**What this task involves:**
Pick out the lines below that contain the string "camera" and copy them all.

**Given data:**
# # #

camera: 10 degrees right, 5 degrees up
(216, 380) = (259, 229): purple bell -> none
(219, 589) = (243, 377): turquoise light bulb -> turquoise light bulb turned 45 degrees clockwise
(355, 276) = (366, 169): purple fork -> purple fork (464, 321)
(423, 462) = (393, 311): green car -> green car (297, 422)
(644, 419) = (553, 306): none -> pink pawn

# # #

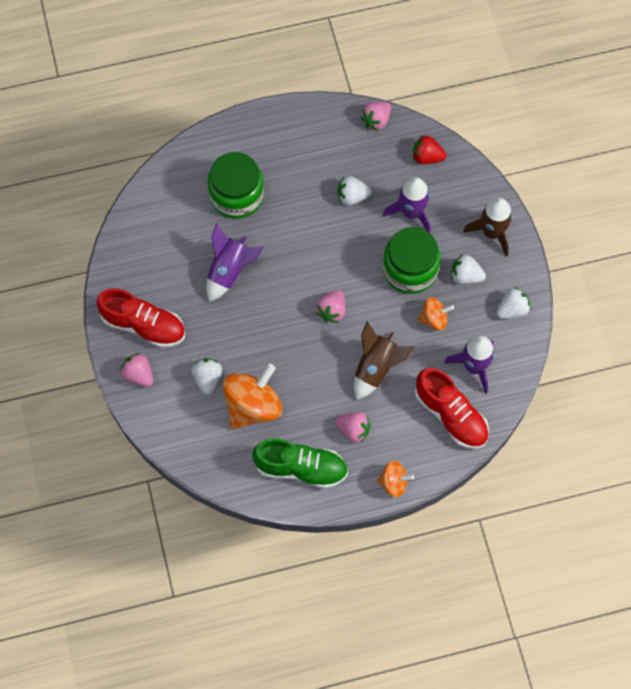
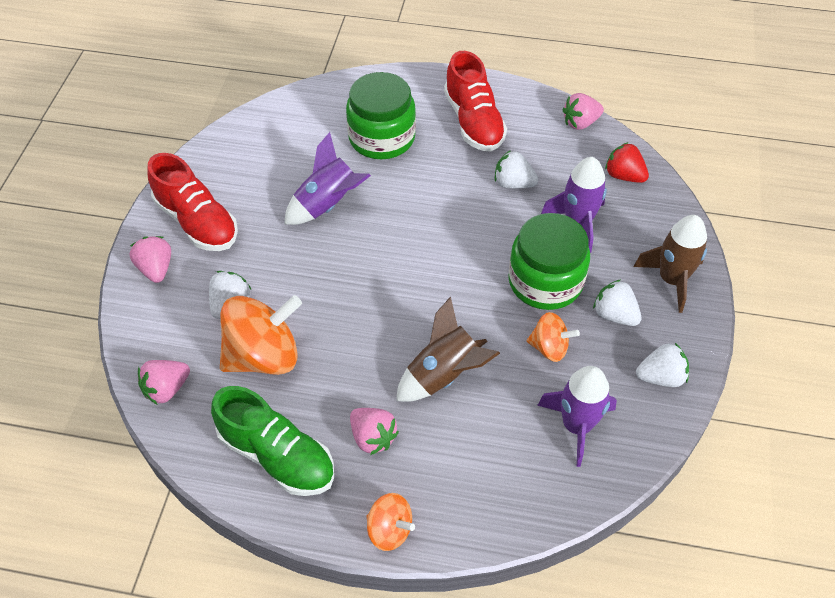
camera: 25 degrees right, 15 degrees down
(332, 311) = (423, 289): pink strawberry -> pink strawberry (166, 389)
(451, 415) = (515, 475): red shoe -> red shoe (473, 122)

# # #

**Task answer:**
camera: 10 degrees right, 5 degrees up
camera: 25 degrees right, 15 degrees down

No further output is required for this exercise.